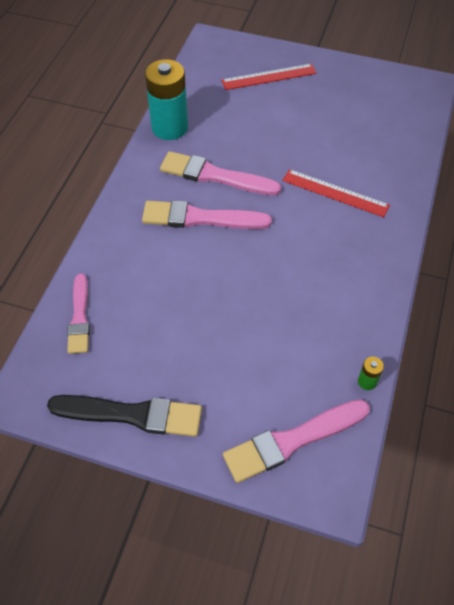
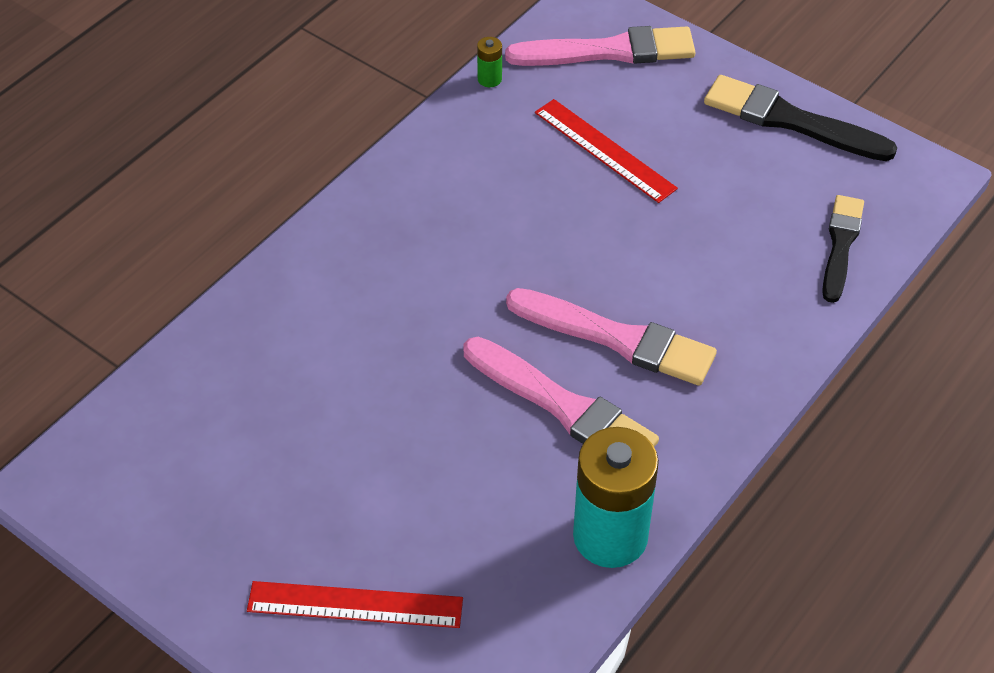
camera: 160 degrees left, 5 degrees down
(79, 317) = (840, 245): pink brush -> black brush
(335, 193) = (378, 318): red ruler -> red ruler (604, 150)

WORK INSTRUCTIONS. Find where "(79, 317) = (840, 245): pink" occurs in the data, and please write out that line through the last line exactly, with nothing else.

COMPLETED TASK.
(79, 317) = (840, 245): pink brush -> black brush
(335, 193) = (378, 318): red ruler -> red ruler (604, 150)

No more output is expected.